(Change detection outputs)

--------------------------------

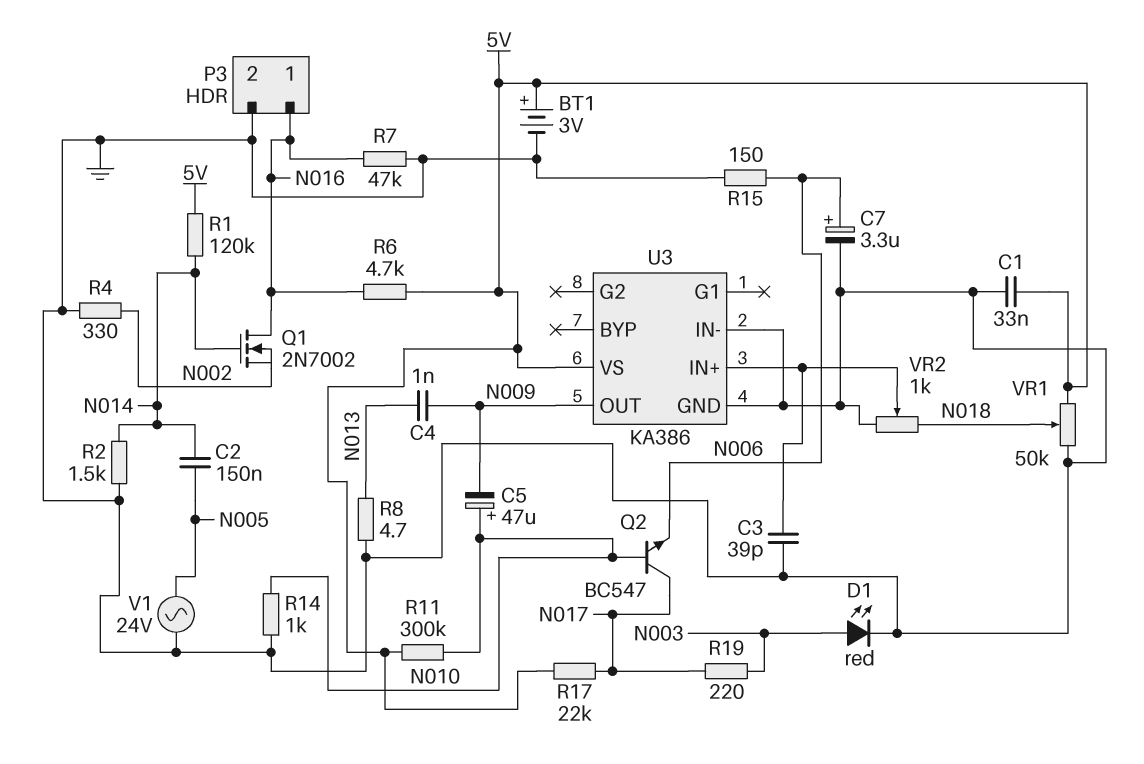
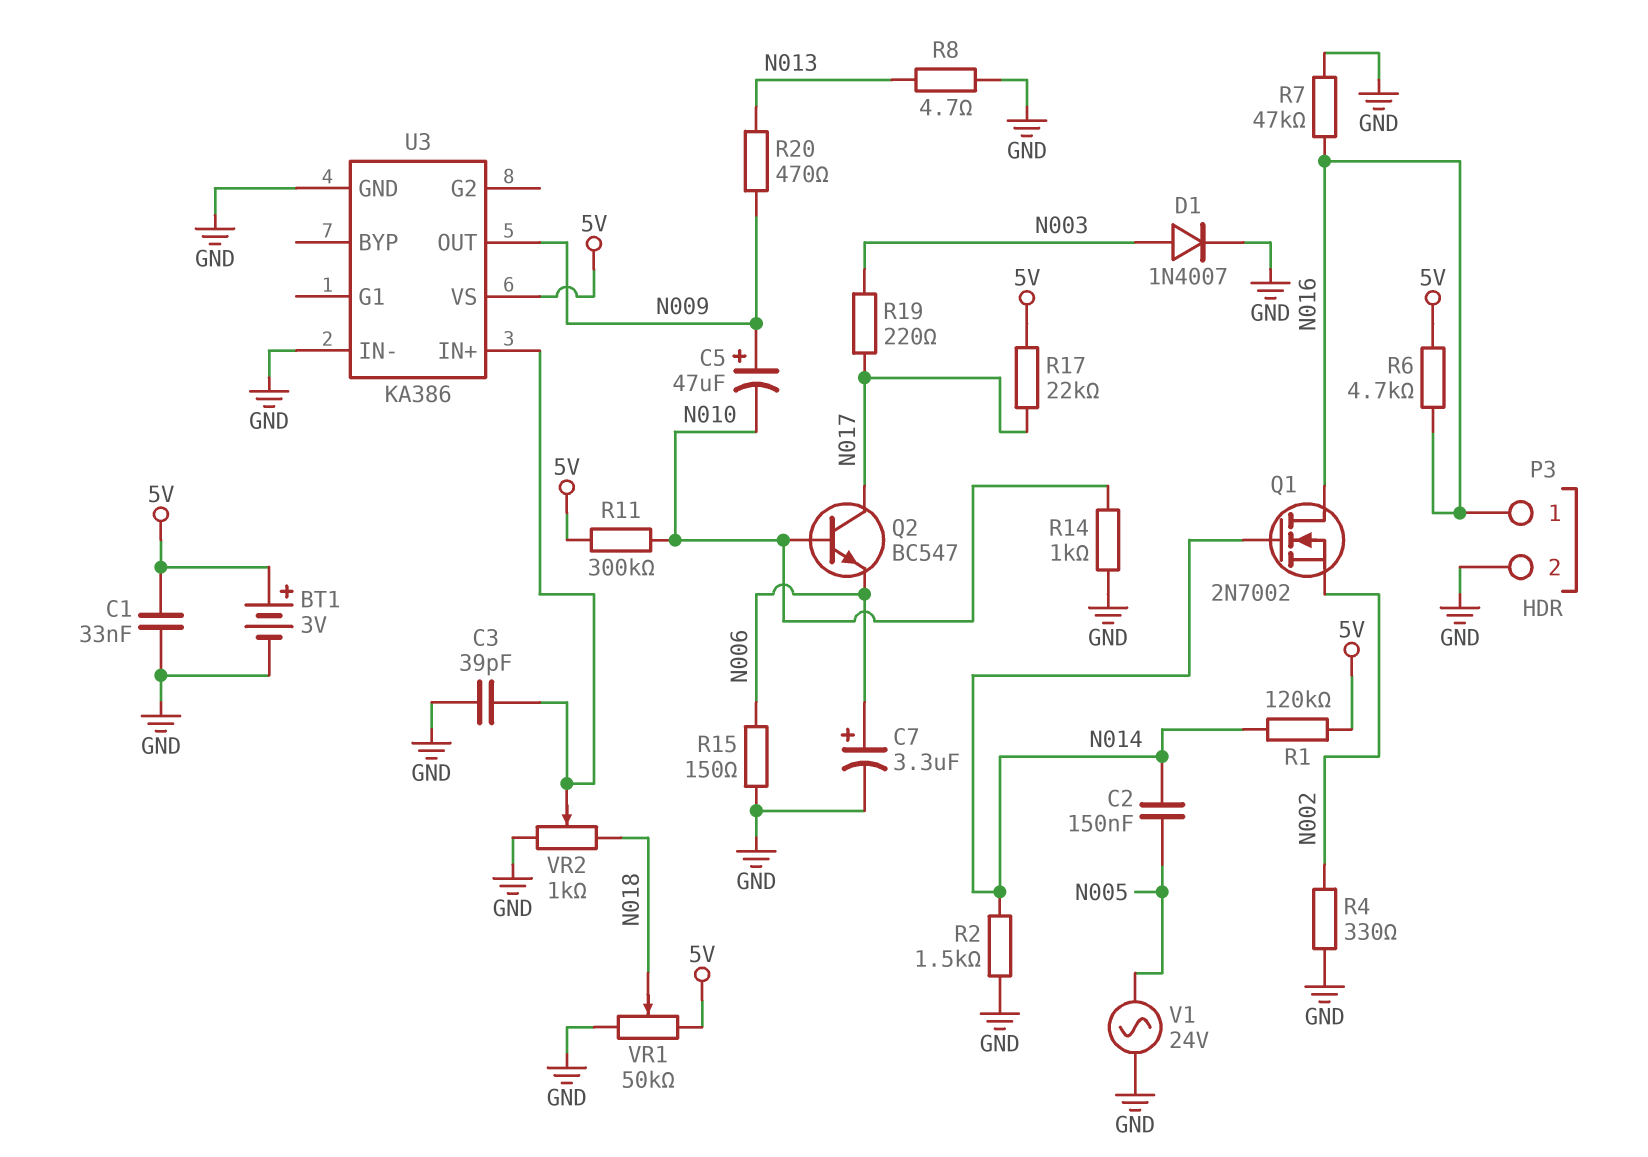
C4: 1nF (N009, N013) -> none
C5: 47uF (plus N010, minus N009) -> 47uF (plus N009, minus N010)
D1: LED red (A N003, K GND) -> diode 1N4007 (A N003, K GND)
R20: none -> 470 (N009, N013)

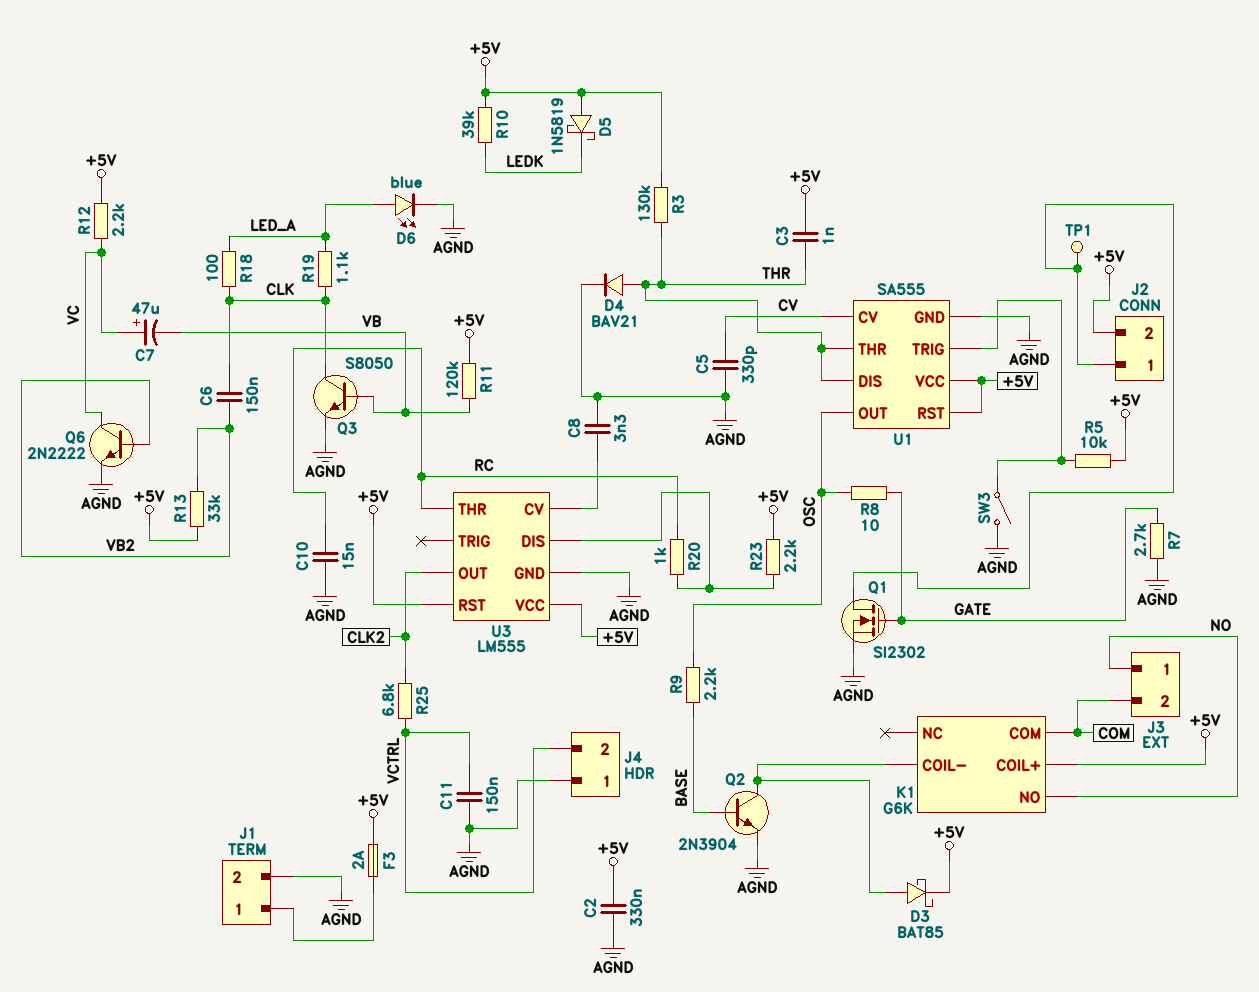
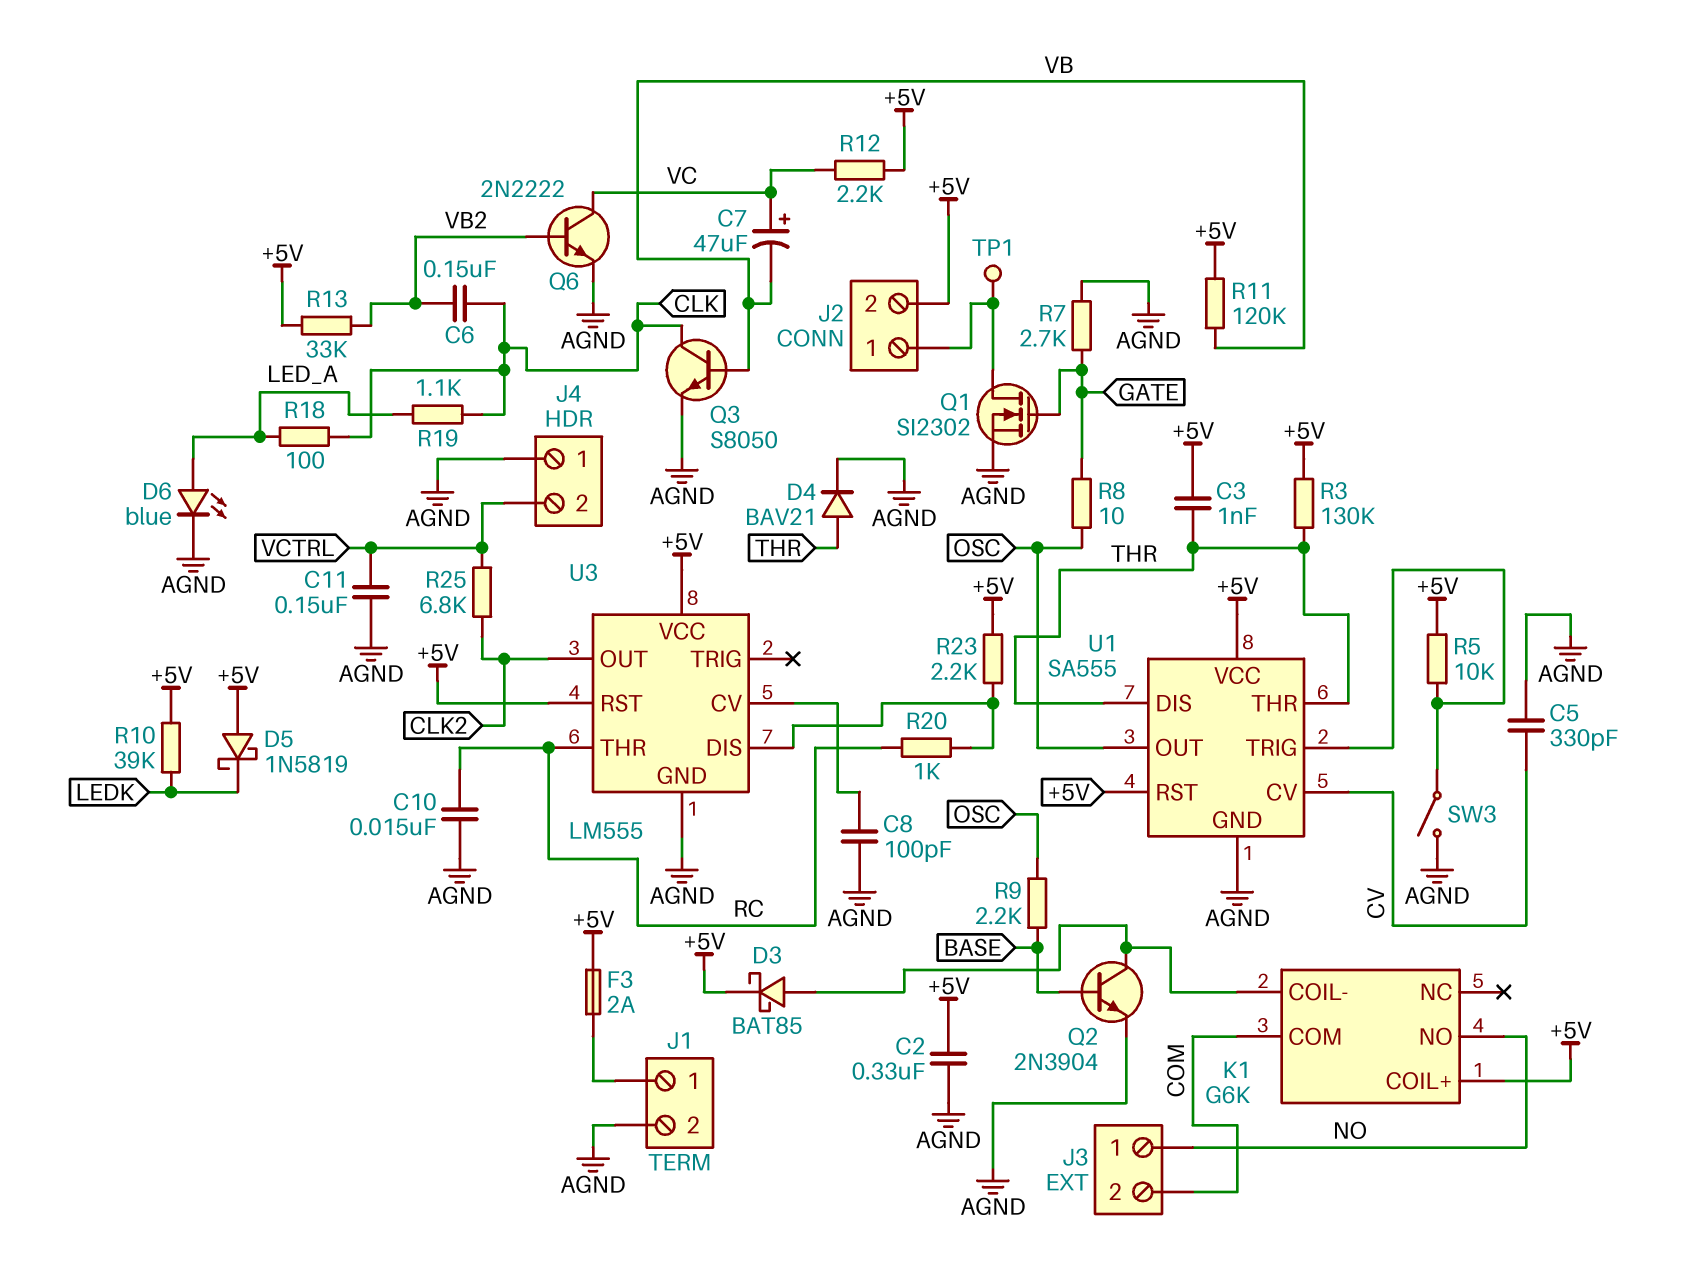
C8: 3.3nF (AGND, U3/CV) -> 100pF (AGND, U3/CV)

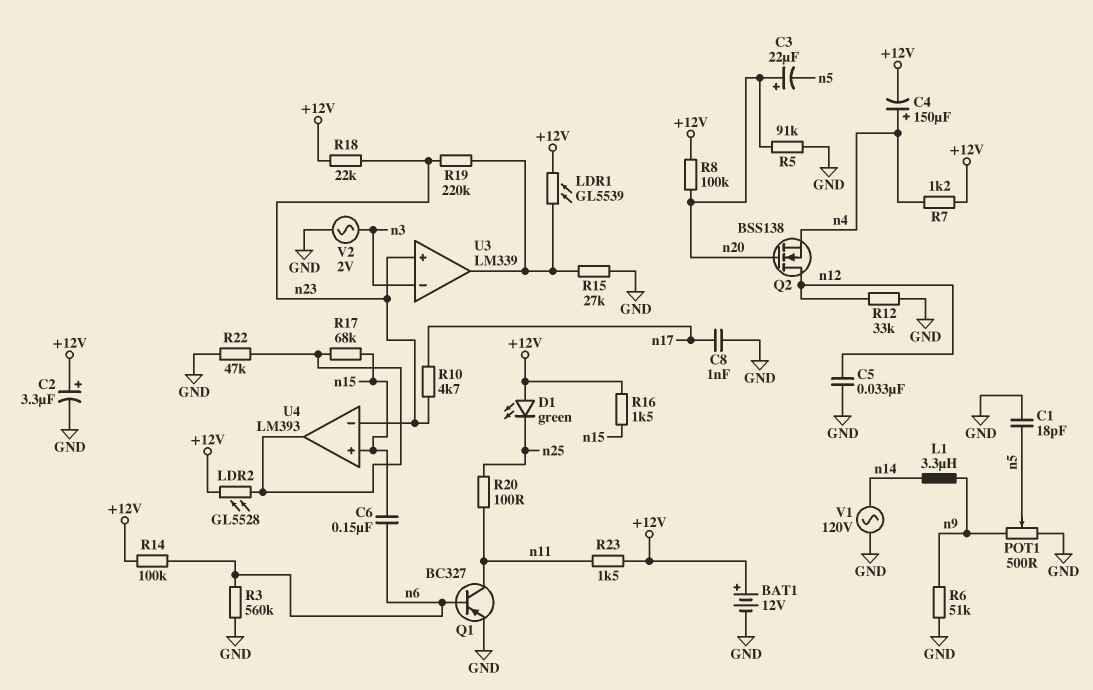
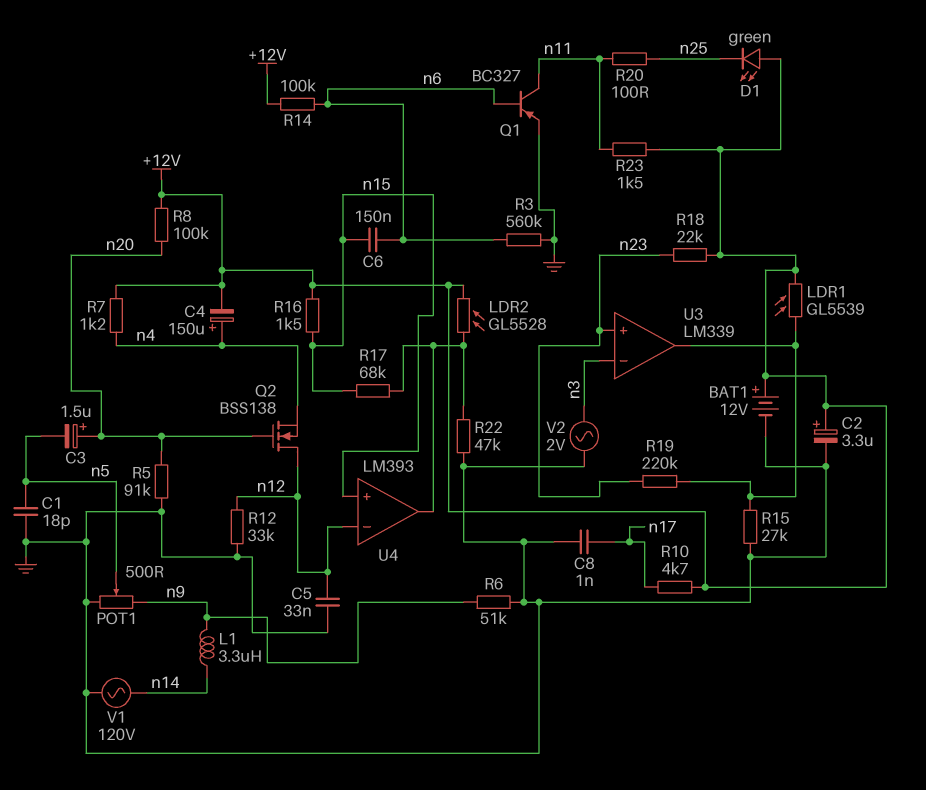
C3: 22uF (plus n20, minus n5) -> 1.5uF (plus n20, minus n5)
R10: 4.7k (n17, n23) -> 4.7k (+12V, n17)
U4 pin in-: n23 -> n12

--------------------------------

All lines from the one containing "R20: none -> 470 (N009, N013)" through the end of the entries above must be given again exactly, with every picture omitted.

■ **Exercise response**:
R20: none -> 470 (N009, N013)

C8: 3.3nF (AGND, U3/CV) -> 100pF (AGND, U3/CV)

C3: 22uF (plus n20, minus n5) -> 1.5uF (plus n20, minus n5)
R10: 4.7k (n17, n23) -> 4.7k (+12V, n17)
U4 pin in-: n23 -> n12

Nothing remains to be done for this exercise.